Records from a dataset:
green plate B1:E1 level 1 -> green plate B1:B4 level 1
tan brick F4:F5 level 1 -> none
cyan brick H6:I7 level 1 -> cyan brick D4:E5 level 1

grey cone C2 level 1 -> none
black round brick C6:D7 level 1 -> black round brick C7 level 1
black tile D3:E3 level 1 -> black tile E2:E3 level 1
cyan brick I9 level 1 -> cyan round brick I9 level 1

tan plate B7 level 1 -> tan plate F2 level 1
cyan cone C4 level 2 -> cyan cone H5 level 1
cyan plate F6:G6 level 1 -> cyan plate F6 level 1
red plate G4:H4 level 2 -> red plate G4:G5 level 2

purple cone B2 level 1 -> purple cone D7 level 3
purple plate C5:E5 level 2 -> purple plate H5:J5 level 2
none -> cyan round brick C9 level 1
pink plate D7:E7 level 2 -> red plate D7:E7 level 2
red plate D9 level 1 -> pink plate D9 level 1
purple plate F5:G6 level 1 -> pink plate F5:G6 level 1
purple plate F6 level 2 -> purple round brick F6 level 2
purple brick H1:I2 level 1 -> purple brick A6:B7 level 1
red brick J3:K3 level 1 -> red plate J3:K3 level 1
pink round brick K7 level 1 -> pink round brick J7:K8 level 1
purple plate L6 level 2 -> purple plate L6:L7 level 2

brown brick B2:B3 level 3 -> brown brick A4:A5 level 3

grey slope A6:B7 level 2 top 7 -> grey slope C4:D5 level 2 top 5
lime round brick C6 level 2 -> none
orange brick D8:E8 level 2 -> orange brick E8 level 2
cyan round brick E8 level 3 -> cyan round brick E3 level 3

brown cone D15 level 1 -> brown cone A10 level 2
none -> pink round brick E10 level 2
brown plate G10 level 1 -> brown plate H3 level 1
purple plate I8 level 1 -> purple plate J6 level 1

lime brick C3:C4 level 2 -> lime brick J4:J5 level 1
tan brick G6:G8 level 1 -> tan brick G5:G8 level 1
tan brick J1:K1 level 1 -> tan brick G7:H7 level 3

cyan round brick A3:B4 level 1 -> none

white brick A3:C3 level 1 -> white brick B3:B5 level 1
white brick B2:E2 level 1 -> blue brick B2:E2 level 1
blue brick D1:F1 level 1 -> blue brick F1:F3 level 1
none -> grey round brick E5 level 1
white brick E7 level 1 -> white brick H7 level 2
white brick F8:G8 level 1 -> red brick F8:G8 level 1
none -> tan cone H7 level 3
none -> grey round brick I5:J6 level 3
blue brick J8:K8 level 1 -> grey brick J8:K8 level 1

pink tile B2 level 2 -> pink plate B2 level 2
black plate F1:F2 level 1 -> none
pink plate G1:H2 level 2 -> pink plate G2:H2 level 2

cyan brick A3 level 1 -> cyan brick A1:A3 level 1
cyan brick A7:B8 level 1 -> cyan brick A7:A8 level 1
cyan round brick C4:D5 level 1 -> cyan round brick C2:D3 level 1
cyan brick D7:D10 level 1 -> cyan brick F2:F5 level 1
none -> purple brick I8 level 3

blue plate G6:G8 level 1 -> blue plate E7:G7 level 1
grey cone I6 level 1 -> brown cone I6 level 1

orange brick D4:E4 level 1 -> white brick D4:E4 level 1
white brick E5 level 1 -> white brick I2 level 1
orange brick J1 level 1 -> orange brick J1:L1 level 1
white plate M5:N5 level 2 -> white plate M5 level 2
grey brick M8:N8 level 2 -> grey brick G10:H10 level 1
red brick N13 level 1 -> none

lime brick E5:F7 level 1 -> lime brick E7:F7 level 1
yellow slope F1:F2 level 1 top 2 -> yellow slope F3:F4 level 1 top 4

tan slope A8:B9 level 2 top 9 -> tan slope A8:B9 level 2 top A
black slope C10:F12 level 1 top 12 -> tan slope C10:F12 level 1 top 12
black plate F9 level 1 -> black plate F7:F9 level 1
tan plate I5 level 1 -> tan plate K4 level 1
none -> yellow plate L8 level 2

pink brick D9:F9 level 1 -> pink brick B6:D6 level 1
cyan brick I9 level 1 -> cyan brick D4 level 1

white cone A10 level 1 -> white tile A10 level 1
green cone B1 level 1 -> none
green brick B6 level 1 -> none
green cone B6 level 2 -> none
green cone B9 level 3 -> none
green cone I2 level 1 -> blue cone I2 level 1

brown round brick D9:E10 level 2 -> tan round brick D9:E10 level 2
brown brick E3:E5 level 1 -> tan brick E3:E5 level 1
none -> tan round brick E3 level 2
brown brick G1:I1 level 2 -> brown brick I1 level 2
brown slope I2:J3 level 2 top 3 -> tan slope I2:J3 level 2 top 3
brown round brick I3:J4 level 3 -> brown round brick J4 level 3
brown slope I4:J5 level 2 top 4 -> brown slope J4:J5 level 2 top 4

_Problem description_
Only the lines above from the one with "purple plate L6 level" through the one with "none -> grey round brick E5 level 1" should be duplicated, character for character.

_Reply to the exercise_
purple plate L6 level 2 -> purple plate L6:L7 level 2

brown brick B2:B3 level 3 -> brown brick A4:A5 level 3

grey slope A6:B7 level 2 top 7 -> grey slope C4:D5 level 2 top 5
lime round brick C6 level 2 -> none
orange brick D8:E8 level 2 -> orange brick E8 level 2
cyan round brick E8 level 3 -> cyan round brick E3 level 3

brown cone D15 level 1 -> brown cone A10 level 2
none -> pink round brick E10 level 2
brown plate G10 level 1 -> brown plate H3 level 1
purple plate I8 level 1 -> purple plate J6 level 1

lime brick C3:C4 level 2 -> lime brick J4:J5 level 1
tan brick G6:G8 level 1 -> tan brick G5:G8 level 1
tan brick J1:K1 level 1 -> tan brick G7:H7 level 3

cyan round brick A3:B4 level 1 -> none

white brick A3:C3 level 1 -> white brick B3:B5 level 1
white brick B2:E2 level 1 -> blue brick B2:E2 level 1
blue brick D1:F1 level 1 -> blue brick F1:F3 level 1
none -> grey round brick E5 level 1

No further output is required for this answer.